#### Supplied material:

══════════

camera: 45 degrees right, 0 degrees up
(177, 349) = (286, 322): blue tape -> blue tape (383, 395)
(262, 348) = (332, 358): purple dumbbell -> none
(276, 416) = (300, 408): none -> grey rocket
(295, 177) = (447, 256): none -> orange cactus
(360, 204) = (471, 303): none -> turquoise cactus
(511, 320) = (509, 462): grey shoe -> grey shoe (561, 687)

══════════

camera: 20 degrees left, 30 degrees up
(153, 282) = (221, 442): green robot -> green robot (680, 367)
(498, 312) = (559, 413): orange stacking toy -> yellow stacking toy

══════════

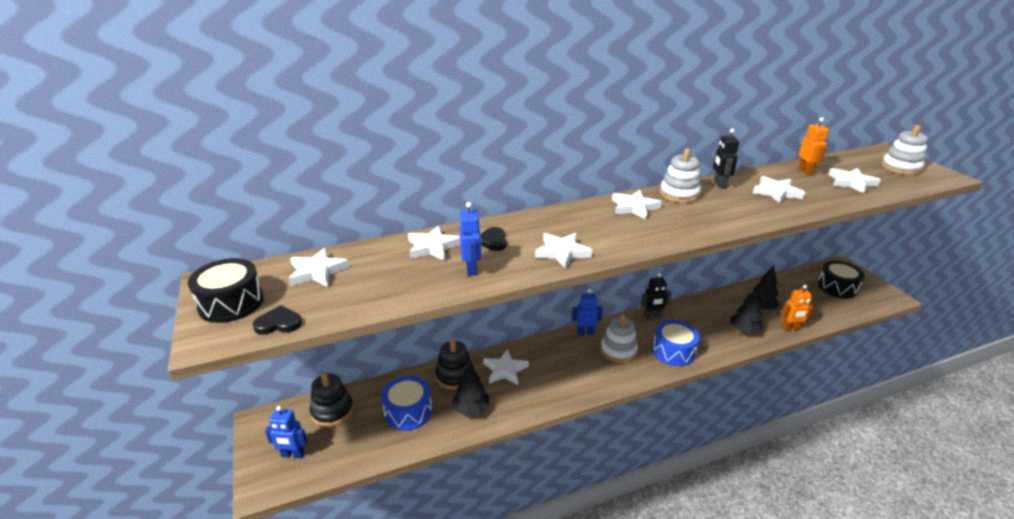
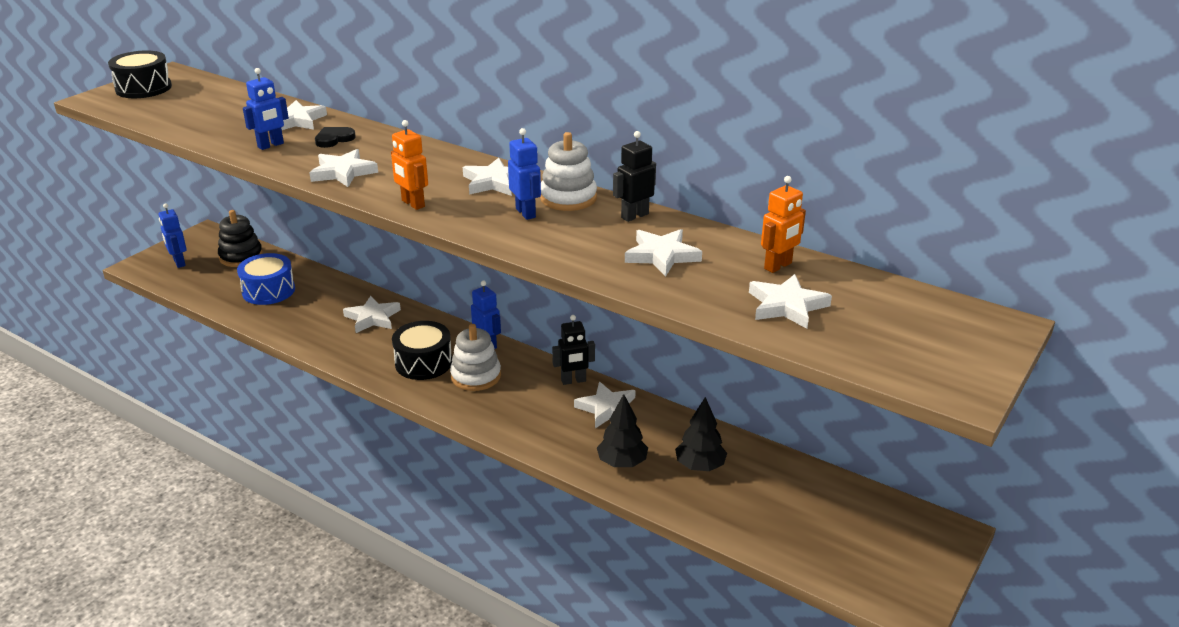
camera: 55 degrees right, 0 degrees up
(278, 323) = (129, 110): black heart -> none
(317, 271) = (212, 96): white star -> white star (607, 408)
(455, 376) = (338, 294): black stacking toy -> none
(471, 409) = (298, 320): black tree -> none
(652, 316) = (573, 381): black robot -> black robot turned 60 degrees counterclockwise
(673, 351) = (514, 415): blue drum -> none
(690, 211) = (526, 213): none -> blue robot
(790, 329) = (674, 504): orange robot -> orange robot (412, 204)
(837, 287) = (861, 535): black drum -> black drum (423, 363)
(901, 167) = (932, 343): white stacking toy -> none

══════════

#### Exercise instructions:
Could you restate word for word the lines above, from the one that contains "camera: 45 degrees right, 0 degrees up" through the one that contains "(511, 320) = (509, 462): grey", and no others?

#### Response:
camera: 45 degrees right, 0 degrees up
(177, 349) = (286, 322): blue tape -> blue tape (383, 395)
(262, 348) = (332, 358): purple dumbbell -> none
(276, 416) = (300, 408): none -> grey rocket
(295, 177) = (447, 256): none -> orange cactus
(360, 204) = (471, 303): none -> turquoise cactus
(511, 320) = (509, 462): grey shoe -> grey shoe (561, 687)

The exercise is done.